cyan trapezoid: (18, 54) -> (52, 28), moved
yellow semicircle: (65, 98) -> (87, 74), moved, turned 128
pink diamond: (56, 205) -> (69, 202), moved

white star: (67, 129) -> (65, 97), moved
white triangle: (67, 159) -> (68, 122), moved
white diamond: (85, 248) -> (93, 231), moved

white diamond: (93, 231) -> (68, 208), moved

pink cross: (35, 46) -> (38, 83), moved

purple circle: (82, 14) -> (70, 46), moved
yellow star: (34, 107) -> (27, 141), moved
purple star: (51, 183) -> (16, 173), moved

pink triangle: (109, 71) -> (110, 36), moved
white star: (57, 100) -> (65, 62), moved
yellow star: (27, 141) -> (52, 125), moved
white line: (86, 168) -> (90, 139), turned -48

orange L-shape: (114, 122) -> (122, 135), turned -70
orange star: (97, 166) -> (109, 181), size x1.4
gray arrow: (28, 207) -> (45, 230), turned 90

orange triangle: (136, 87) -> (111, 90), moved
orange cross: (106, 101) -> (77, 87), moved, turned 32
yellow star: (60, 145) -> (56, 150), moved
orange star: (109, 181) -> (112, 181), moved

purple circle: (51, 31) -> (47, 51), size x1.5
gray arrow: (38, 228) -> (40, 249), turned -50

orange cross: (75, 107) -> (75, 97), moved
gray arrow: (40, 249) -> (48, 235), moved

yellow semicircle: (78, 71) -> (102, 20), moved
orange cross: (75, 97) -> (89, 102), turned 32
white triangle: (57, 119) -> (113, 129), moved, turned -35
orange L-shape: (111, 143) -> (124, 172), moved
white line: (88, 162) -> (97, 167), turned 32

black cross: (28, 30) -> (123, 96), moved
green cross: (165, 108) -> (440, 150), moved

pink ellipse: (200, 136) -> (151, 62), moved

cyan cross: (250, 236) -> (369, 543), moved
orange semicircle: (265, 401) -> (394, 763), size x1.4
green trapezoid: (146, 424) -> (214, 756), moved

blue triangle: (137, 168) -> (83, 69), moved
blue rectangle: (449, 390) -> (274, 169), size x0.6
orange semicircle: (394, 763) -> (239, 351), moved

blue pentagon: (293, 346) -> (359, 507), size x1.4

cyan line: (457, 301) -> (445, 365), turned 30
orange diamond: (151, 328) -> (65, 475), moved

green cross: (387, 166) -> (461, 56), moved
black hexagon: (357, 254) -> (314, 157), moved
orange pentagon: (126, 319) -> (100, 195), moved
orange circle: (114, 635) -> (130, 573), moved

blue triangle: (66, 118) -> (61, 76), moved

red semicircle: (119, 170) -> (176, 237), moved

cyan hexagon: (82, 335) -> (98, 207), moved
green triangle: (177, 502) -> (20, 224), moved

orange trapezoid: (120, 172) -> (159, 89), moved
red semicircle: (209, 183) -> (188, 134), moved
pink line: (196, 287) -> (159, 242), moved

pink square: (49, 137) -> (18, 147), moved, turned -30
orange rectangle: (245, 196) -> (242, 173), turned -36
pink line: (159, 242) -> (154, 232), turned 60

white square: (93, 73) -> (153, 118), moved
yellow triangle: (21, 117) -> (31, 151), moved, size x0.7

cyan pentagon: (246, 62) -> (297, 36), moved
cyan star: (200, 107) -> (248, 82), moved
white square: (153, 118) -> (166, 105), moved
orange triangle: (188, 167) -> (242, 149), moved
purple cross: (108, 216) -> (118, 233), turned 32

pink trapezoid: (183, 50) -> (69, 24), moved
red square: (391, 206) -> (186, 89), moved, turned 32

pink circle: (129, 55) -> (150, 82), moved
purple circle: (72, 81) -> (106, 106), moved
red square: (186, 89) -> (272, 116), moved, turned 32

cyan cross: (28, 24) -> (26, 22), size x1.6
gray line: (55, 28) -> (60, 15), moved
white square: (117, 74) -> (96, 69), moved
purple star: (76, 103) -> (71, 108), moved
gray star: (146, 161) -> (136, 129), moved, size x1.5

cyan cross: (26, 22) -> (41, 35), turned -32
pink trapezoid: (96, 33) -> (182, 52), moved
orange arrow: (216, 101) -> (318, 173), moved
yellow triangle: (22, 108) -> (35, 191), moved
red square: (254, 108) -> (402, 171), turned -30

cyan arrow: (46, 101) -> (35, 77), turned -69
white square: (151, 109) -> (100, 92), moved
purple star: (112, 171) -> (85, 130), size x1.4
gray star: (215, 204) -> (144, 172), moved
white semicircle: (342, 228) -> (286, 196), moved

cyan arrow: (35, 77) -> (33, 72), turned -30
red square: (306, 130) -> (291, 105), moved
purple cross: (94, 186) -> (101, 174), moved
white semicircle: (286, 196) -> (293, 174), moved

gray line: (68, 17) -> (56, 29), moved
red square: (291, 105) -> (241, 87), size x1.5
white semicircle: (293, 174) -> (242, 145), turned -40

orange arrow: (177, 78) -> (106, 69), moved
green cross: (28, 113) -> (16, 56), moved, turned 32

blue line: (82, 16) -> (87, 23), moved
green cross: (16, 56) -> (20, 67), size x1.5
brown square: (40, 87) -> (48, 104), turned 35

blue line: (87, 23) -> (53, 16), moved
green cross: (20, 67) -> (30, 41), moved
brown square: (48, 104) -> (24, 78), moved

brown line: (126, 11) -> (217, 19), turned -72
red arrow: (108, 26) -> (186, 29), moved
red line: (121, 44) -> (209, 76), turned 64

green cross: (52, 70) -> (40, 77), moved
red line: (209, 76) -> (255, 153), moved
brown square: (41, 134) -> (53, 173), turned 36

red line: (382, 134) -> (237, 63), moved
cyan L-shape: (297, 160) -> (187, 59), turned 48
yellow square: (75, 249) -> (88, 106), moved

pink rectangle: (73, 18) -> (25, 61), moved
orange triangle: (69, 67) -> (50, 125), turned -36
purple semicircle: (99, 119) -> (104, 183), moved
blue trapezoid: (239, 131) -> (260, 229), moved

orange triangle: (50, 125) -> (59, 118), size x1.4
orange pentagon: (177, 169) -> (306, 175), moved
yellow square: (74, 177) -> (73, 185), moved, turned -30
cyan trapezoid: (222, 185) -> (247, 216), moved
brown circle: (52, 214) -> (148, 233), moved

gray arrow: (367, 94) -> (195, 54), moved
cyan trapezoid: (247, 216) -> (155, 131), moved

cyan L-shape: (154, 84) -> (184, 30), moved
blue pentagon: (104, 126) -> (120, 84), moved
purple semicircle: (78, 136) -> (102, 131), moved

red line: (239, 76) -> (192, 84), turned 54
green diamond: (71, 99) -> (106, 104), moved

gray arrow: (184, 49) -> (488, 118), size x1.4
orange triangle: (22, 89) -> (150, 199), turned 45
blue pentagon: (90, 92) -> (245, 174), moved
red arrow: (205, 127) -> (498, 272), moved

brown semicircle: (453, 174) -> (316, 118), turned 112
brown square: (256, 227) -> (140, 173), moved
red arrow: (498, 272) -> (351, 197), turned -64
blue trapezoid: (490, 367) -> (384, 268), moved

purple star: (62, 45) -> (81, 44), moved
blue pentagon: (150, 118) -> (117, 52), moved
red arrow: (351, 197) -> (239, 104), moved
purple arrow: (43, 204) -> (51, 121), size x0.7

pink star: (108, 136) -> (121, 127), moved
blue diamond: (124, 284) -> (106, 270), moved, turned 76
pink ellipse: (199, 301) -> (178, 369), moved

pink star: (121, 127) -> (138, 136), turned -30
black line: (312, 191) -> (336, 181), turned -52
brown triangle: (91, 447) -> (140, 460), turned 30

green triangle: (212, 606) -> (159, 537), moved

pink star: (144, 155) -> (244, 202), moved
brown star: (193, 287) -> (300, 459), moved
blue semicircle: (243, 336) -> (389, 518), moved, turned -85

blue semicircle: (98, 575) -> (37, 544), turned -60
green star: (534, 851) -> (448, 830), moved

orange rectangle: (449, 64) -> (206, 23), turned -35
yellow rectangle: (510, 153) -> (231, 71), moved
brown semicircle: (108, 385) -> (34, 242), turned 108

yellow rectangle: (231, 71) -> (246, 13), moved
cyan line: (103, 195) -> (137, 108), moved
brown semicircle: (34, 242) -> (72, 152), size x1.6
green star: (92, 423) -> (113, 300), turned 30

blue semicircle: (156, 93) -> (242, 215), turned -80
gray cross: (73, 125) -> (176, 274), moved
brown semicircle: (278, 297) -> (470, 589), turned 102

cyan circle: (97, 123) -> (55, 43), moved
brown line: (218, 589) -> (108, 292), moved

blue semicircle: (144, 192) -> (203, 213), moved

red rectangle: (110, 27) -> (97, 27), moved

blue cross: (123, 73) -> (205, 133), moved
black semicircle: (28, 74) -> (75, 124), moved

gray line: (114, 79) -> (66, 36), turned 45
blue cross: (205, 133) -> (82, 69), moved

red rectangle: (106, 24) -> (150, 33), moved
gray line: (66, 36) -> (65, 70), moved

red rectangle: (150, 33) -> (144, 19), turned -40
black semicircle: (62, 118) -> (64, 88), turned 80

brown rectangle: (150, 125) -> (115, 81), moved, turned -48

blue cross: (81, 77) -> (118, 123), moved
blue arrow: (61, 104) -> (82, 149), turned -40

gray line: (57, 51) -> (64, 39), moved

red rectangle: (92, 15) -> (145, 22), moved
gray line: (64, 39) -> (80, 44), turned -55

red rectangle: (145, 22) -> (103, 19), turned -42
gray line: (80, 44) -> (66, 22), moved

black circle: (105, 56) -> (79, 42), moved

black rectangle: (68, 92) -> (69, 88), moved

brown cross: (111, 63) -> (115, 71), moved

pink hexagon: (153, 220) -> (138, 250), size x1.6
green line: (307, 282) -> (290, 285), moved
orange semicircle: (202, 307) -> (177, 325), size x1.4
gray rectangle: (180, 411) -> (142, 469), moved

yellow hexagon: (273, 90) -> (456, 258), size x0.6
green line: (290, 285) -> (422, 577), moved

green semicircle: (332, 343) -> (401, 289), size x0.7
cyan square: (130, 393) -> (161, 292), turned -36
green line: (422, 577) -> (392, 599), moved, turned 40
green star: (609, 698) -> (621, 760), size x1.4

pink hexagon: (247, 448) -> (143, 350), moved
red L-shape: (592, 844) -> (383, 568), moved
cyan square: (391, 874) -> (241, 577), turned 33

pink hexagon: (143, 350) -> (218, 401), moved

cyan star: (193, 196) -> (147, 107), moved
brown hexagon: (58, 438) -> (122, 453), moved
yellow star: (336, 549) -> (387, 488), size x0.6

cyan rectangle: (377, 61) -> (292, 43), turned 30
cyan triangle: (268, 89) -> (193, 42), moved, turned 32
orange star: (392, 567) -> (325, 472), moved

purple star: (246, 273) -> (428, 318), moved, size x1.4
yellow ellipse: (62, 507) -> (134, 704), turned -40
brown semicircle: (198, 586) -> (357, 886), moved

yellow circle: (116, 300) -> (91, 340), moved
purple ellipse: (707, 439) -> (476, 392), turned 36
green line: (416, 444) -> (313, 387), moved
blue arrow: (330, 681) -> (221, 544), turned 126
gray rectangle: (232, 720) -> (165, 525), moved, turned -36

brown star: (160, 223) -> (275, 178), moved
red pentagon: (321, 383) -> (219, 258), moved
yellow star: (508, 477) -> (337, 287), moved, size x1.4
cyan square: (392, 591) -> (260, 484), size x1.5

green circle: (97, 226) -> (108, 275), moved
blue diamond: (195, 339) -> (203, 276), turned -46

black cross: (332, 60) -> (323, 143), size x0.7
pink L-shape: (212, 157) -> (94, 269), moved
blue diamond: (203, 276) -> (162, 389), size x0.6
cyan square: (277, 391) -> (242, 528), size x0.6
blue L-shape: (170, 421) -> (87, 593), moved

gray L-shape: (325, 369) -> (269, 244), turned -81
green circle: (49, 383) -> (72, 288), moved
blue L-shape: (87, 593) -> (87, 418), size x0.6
= = = =
**Brief**
When you answer, output each line of the data exactly as given, from its first line up to and including the one with "green cross: (165, 108) -> (440, 150), moved".

**Exercise answer**
cyan trapezoid: (18, 54) -> (52, 28), moved
yellow semicircle: (65, 98) -> (87, 74), moved, turned 128
pink diamond: (56, 205) -> (69, 202), moved

white star: (67, 129) -> (65, 97), moved
white triangle: (67, 159) -> (68, 122), moved
white diamond: (85, 248) -> (93, 231), moved

white diamond: (93, 231) -> (68, 208), moved

pink cross: (35, 46) -> (38, 83), moved

purple circle: (82, 14) -> (70, 46), moved
yellow star: (34, 107) -> (27, 141), moved
purple star: (51, 183) -> (16, 173), moved

pink triangle: (109, 71) -> (110, 36), moved
white star: (57, 100) -> (65, 62), moved
yellow star: (27, 141) -> (52, 125), moved
white line: (86, 168) -> (90, 139), turned -48

orange L-shape: (114, 122) -> (122, 135), turned -70
orange star: (97, 166) -> (109, 181), size x1.4
gray arrow: (28, 207) -> (45, 230), turned 90

orange triangle: (136, 87) -> (111, 90), moved
orange cross: (106, 101) -> (77, 87), moved, turned 32
yellow star: (60, 145) -> (56, 150), moved
orange star: (109, 181) -> (112, 181), moved

purple circle: (51, 31) -> (47, 51), size x1.5
gray arrow: (38, 228) -> (40, 249), turned -50

orange cross: (75, 107) -> (75, 97), moved
gray arrow: (40, 249) -> (48, 235), moved

yellow semicircle: (78, 71) -> (102, 20), moved
orange cross: (75, 97) -> (89, 102), turned 32
white triangle: (57, 119) -> (113, 129), moved, turned -35
orange L-shape: (111, 143) -> (124, 172), moved
white line: (88, 162) -> (97, 167), turned 32

black cross: (28, 30) -> (123, 96), moved
green cross: (165, 108) -> (440, 150), moved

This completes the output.